§ Task instructions
Your answer should be every line with the word "signals", copied from the data below.

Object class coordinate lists

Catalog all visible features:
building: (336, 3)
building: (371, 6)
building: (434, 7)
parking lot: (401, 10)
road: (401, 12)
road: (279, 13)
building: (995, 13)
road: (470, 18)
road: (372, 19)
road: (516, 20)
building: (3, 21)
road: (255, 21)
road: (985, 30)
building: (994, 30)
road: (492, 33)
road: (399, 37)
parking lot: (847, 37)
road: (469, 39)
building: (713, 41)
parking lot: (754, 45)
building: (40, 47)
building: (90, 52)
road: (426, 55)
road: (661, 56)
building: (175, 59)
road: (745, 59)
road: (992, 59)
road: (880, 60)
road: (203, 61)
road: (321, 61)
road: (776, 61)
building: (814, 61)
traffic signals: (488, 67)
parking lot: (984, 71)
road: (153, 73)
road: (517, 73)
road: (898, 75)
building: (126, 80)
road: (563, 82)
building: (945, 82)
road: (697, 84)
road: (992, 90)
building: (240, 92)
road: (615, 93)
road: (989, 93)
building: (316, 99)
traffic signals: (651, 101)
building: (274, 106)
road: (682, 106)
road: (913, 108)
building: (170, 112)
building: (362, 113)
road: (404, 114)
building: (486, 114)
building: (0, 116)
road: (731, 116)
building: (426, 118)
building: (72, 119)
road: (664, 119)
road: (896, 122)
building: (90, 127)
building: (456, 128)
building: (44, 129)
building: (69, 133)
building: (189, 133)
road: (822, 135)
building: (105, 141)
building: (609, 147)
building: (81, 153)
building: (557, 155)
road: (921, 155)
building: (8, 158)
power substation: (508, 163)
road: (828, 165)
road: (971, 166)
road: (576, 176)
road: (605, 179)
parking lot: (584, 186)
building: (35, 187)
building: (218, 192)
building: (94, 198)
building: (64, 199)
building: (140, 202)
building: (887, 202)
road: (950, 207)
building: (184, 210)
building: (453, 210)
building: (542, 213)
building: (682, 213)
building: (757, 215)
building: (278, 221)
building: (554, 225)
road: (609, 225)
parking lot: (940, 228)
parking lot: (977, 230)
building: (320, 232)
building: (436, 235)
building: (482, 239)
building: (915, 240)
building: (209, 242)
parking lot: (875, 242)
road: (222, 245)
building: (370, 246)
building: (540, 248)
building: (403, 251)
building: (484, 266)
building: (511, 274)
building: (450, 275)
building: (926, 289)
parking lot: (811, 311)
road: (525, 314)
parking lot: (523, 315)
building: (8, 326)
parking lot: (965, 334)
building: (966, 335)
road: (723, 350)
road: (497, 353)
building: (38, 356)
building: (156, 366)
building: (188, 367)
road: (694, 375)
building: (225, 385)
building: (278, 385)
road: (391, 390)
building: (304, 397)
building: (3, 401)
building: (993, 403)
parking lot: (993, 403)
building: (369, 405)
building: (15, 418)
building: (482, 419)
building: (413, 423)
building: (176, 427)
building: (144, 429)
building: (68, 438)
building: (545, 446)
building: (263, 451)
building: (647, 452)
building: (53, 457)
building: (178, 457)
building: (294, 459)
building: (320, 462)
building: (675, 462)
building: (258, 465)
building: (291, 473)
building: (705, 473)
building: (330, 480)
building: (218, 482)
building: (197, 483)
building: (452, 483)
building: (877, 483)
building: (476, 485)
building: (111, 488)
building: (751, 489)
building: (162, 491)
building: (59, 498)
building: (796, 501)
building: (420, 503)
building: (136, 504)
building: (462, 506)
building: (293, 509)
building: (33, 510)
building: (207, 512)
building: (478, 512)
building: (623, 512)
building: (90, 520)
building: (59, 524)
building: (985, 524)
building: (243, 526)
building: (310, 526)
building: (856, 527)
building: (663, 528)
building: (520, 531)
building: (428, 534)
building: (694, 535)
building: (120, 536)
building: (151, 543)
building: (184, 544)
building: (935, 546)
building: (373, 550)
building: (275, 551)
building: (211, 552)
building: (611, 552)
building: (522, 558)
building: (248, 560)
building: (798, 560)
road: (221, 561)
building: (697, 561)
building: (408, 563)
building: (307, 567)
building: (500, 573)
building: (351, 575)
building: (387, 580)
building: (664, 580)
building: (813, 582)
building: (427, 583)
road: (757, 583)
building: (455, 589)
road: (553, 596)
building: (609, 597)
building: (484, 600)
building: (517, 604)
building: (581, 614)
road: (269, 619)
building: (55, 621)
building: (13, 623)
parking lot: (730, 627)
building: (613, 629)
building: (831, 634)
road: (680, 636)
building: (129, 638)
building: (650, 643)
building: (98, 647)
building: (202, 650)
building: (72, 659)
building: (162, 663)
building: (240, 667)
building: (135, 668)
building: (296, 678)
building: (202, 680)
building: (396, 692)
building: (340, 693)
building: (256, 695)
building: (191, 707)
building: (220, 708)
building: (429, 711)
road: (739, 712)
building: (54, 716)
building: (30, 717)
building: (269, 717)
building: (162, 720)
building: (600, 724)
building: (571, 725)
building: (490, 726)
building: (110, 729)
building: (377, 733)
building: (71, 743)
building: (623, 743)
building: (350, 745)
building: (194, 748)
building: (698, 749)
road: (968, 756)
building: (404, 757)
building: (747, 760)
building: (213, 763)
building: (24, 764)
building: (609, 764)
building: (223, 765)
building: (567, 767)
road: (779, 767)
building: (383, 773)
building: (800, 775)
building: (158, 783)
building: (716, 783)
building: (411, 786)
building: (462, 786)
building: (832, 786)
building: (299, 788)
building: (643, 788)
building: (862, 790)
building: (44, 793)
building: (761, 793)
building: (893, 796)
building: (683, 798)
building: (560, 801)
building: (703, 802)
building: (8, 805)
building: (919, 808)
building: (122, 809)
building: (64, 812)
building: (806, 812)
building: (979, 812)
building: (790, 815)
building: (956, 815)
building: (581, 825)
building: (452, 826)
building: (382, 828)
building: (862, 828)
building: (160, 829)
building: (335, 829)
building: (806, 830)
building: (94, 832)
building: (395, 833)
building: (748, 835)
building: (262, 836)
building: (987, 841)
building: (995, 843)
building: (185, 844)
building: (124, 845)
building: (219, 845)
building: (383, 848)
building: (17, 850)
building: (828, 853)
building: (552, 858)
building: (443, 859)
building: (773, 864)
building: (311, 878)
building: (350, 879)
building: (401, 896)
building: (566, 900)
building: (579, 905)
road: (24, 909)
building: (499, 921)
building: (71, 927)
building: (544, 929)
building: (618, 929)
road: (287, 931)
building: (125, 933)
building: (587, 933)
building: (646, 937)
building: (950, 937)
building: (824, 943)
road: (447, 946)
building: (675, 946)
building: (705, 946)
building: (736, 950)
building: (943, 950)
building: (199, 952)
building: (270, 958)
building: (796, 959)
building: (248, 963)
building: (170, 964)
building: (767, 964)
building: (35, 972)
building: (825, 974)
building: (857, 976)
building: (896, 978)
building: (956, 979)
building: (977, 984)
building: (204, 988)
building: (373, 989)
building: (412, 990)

§ Task result
traffic signals: (488, 67)
traffic signals: (651, 101)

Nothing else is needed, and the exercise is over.